→ ASSIGNED TASK
Copy every line of the records exactly, without including the images.

→ DATA TO USE
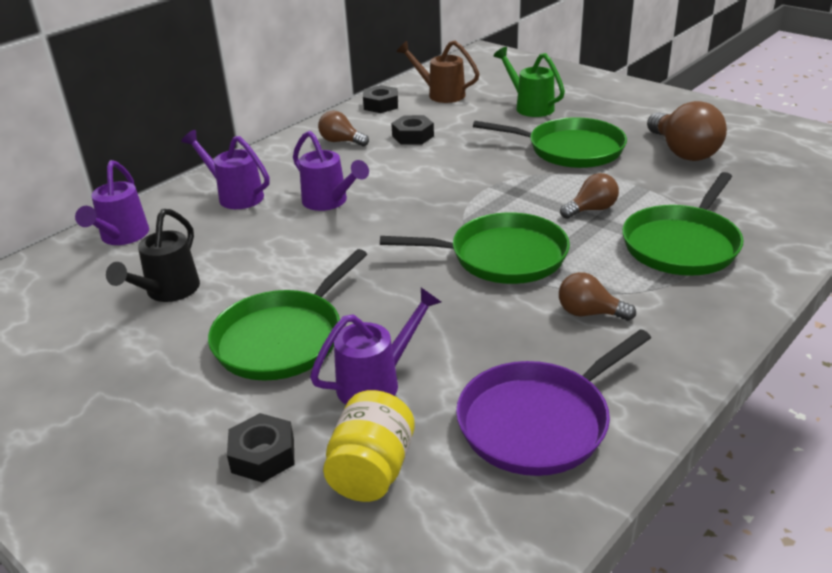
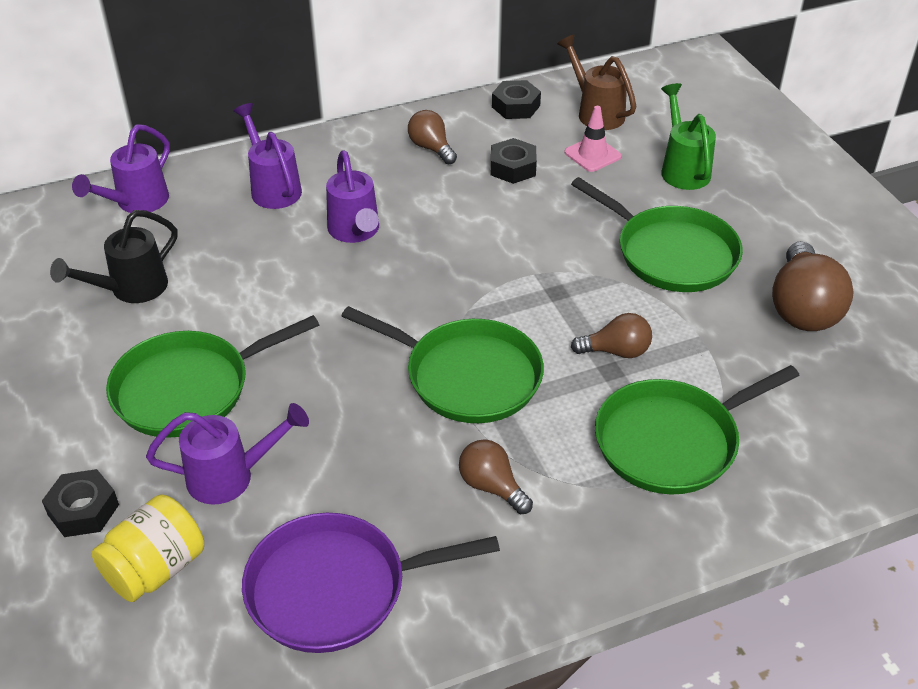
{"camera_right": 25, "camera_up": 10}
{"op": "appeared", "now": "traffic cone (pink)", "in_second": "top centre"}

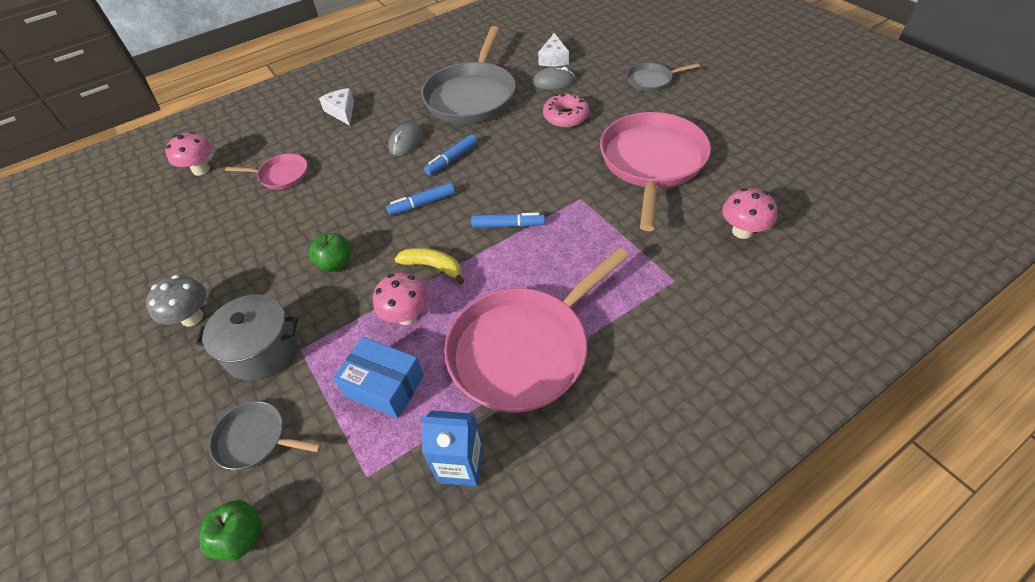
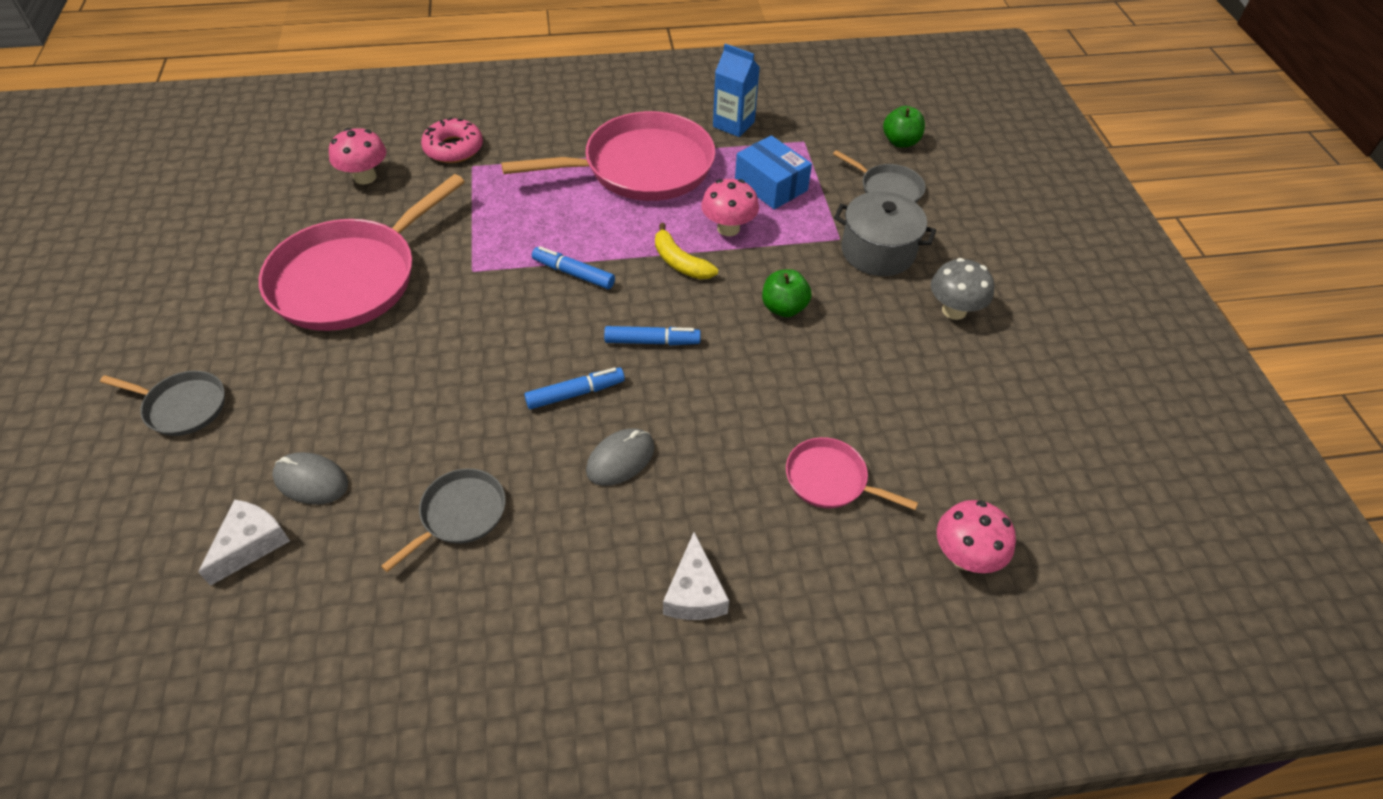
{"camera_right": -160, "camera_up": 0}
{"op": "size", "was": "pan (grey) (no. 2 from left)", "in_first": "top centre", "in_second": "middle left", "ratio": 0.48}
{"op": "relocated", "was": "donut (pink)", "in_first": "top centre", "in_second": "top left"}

→ ANSWER FOR THIS EXERCISE
{"camera_right": 25, "camera_up": 10}
{"op": "appeared", "now": "traffic cone (pink)", "in_second": "top centre"}

{"camera_right": -160, "camera_up": 0}
{"op": "size", "was": "pan (grey) (no. 2 from left)", "in_first": "top centre", "in_second": "middle left", "ratio": 0.48}
{"op": "relocated", "was": "donut (pink)", "in_first": "top centre", "in_second": "top left"}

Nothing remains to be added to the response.